PROVIDED RECORDS START
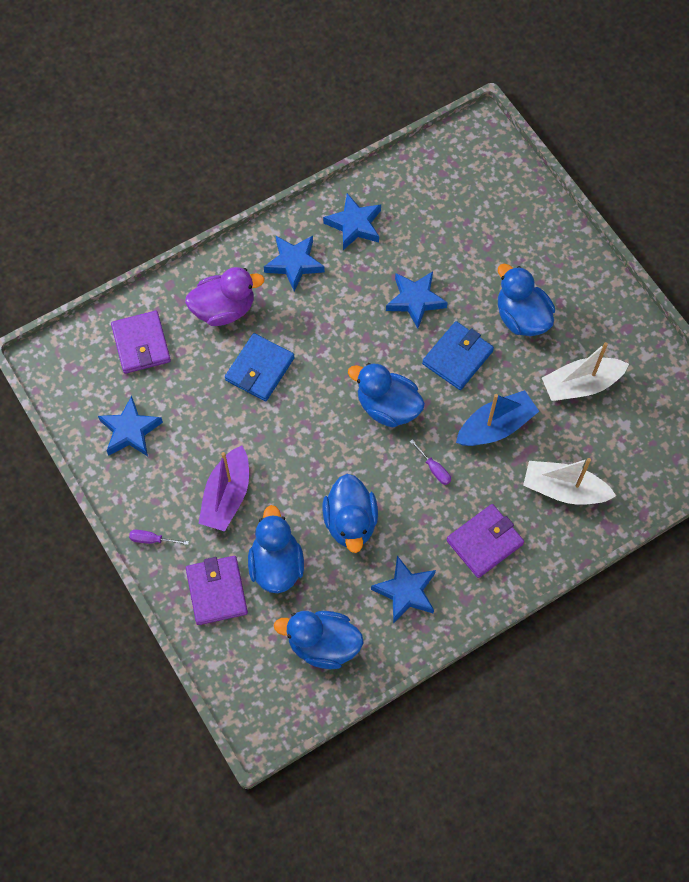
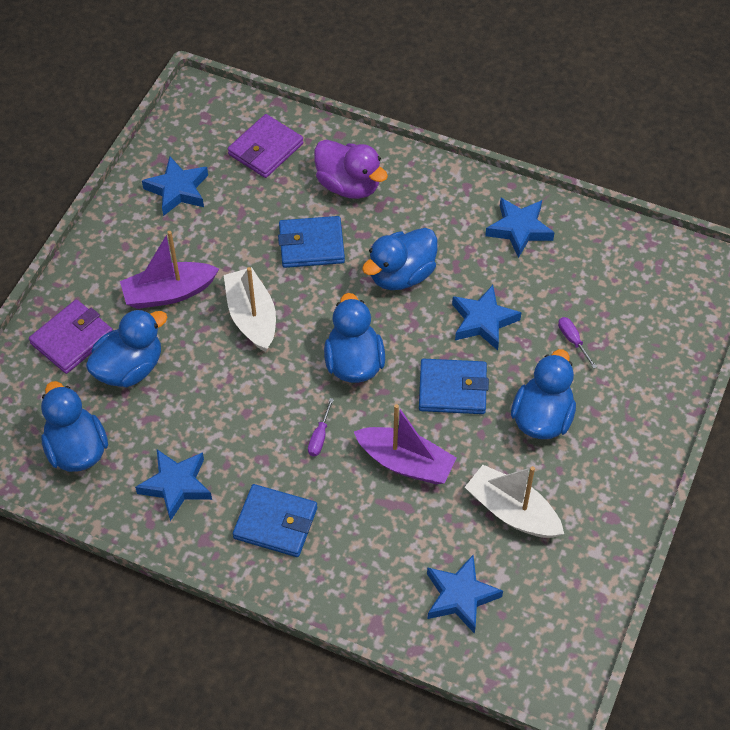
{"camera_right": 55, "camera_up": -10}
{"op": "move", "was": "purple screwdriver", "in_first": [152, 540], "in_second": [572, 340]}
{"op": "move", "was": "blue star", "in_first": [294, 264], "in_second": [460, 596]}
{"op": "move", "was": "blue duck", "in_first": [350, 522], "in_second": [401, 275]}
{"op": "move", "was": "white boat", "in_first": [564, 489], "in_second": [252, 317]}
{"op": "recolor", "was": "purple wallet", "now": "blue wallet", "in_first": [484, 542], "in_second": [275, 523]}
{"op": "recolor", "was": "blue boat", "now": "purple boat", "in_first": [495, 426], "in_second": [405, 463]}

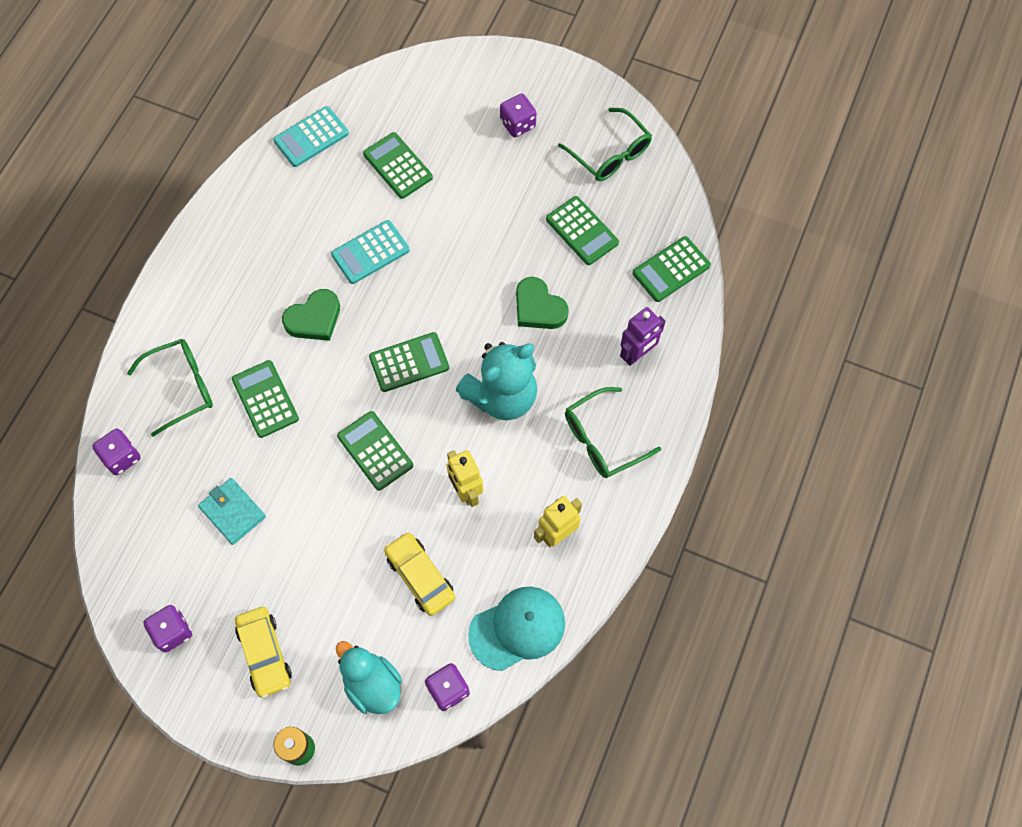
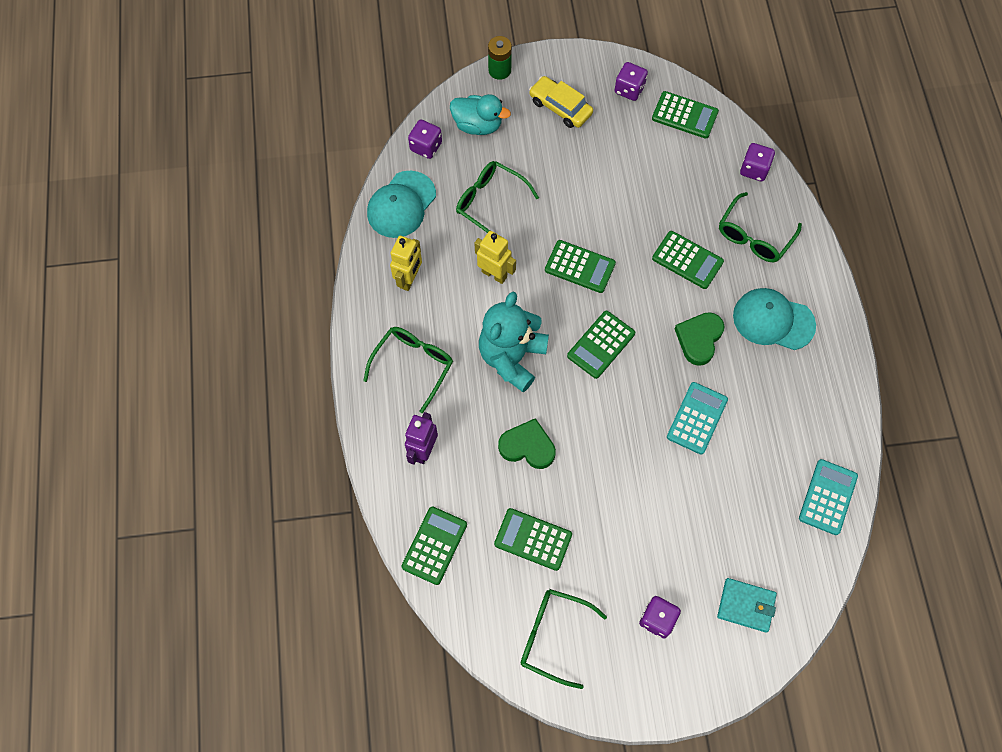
{"camera_right": 150, "camera_up": 0}
{"op": "insert", "now": "turquoise cap", "in_second": [773, 320]}
{"op": "move", "was": "turquoise wallet", "in_first": [232, 512], "in_second": [746, 605]}
{"op": "move", "was": "green calculator", "in_first": [397, 166], "in_second": [684, 115]}
{"op": "replace", "was": "yellow car", "now": "green glasses", "in_first": [420, 576], "in_second": [490, 202]}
PROVIDED RECORDS END
- **WORK REQUIRED**
Give the listing above again in its entirety, exactly as written and free of images.

- **SOLUTION TO THIS EXERCISE**
{"camera_right": 55, "camera_up": -10}
{"op": "move", "was": "purple screwdriver", "in_first": [152, 540], "in_second": [572, 340]}
{"op": "move", "was": "blue star", "in_first": [294, 264], "in_second": [460, 596]}
{"op": "move", "was": "blue duck", "in_first": [350, 522], "in_second": [401, 275]}
{"op": "move", "was": "white boat", "in_first": [564, 489], "in_second": [252, 317]}
{"op": "recolor", "was": "purple wallet", "now": "blue wallet", "in_first": [484, 542], "in_second": [275, 523]}
{"op": "recolor", "was": "blue boat", "now": "purple boat", "in_first": [495, 426], "in_second": [405, 463]}

{"camera_right": 150, "camera_up": 0}
{"op": "insert", "now": "turquoise cap", "in_second": [773, 320]}
{"op": "move", "was": "turquoise wallet", "in_first": [232, 512], "in_second": [746, 605]}
{"op": "move", "was": "green calculator", "in_first": [397, 166], "in_second": [684, 115]}
{"op": "replace", "was": "yellow car", "now": "green glasses", "in_first": [420, 576], "in_second": [490, 202]}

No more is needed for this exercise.